Data shown ::
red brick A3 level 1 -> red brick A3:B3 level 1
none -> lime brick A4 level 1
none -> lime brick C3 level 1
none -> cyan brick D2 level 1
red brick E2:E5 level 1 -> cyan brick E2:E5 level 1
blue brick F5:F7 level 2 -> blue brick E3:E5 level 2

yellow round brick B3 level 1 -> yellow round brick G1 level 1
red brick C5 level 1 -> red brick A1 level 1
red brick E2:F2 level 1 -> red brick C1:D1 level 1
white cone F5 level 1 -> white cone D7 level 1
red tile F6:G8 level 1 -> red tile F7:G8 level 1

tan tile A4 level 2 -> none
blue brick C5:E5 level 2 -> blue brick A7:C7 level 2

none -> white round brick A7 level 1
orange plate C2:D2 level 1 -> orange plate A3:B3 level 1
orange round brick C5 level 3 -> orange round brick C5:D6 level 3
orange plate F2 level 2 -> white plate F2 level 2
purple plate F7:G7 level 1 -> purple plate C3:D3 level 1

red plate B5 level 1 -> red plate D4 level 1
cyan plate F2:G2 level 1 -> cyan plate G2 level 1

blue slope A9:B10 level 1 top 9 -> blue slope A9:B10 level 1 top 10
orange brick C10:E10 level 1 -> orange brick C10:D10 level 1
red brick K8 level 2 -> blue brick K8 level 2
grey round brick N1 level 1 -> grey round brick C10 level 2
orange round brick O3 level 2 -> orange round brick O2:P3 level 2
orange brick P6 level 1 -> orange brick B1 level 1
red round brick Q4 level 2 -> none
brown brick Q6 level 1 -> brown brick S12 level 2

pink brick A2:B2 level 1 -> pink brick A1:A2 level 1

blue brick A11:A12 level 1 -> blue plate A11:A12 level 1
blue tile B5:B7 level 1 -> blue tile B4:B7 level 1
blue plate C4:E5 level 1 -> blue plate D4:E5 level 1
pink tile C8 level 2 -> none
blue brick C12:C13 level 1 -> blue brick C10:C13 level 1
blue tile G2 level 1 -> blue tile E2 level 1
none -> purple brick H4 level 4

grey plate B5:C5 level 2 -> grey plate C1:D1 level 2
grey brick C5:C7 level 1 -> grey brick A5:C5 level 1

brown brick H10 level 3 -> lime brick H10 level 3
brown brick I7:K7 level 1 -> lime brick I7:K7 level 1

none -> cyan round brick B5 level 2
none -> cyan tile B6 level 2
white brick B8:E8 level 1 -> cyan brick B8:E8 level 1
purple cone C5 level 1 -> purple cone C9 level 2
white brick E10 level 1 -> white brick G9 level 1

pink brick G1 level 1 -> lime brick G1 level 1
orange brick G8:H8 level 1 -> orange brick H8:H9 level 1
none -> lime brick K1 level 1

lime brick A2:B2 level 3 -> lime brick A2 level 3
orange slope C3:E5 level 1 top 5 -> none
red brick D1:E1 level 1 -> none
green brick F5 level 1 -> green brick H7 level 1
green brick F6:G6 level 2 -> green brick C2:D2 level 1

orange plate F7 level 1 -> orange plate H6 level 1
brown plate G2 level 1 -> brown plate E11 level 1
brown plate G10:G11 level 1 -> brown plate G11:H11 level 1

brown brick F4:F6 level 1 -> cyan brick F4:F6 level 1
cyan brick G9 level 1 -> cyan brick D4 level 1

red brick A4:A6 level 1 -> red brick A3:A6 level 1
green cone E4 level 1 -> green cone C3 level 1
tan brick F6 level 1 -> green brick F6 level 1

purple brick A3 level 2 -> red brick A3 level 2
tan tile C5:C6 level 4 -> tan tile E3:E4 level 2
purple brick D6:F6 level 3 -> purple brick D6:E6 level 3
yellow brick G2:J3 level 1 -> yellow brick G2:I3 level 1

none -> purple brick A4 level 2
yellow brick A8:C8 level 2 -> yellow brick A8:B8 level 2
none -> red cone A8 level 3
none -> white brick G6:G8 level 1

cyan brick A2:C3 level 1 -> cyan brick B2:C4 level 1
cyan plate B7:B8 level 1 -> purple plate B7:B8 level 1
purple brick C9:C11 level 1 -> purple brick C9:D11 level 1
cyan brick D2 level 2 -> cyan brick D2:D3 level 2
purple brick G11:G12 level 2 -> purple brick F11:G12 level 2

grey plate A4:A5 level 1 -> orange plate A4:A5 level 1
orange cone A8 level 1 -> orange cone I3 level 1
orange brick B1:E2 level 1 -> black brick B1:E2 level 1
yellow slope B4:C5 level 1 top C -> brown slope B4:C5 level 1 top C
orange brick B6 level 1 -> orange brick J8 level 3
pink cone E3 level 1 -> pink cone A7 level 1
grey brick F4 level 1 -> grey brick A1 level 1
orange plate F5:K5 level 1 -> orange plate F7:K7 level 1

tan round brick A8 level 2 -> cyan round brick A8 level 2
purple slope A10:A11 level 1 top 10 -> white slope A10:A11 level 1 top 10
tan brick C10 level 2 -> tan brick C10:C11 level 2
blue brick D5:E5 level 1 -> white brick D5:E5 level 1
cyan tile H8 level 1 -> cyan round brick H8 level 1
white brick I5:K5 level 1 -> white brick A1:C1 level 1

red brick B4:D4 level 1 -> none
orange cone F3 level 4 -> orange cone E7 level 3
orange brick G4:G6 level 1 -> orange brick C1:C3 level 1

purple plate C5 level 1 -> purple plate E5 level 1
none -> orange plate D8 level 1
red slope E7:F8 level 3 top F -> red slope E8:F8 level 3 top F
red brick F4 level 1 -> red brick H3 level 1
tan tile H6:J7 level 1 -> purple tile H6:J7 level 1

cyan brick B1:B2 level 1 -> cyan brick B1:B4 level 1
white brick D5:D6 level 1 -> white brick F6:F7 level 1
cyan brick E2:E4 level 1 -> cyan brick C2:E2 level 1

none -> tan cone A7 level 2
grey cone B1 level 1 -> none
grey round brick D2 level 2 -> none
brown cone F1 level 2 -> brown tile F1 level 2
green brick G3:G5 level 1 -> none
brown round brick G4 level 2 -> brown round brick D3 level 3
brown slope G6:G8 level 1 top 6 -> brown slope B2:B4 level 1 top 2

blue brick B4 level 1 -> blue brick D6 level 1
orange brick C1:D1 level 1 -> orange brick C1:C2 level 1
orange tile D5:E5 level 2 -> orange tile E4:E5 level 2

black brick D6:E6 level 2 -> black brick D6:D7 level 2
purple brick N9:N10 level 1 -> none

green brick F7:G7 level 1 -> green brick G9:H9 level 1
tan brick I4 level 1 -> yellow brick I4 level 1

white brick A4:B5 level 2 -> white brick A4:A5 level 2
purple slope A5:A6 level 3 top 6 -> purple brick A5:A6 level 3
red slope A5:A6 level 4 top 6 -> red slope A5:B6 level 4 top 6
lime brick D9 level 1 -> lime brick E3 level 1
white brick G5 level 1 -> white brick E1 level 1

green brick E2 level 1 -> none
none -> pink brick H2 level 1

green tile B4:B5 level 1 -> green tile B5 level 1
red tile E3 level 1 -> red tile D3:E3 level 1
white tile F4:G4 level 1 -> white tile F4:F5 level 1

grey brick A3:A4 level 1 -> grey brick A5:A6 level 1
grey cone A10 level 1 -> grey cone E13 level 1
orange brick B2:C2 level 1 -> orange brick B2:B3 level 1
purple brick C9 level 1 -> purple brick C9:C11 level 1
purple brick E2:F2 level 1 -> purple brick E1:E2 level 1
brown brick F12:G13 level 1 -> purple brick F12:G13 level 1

Work to complete ::
The required answer is the exact run of lines above starting at the line with "white brick I5:K5" and ending at the line with "red brick F4 level 1 -> red brick H3 level 1", with both ends present.

Answer area ::
white brick I5:K5 level 1 -> white brick A1:C1 level 1

red brick B4:D4 level 1 -> none
orange cone F3 level 4 -> orange cone E7 level 3
orange brick G4:G6 level 1 -> orange brick C1:C3 level 1

purple plate C5 level 1 -> purple plate E5 level 1
none -> orange plate D8 level 1
red slope E7:F8 level 3 top F -> red slope E8:F8 level 3 top F
red brick F4 level 1 -> red brick H3 level 1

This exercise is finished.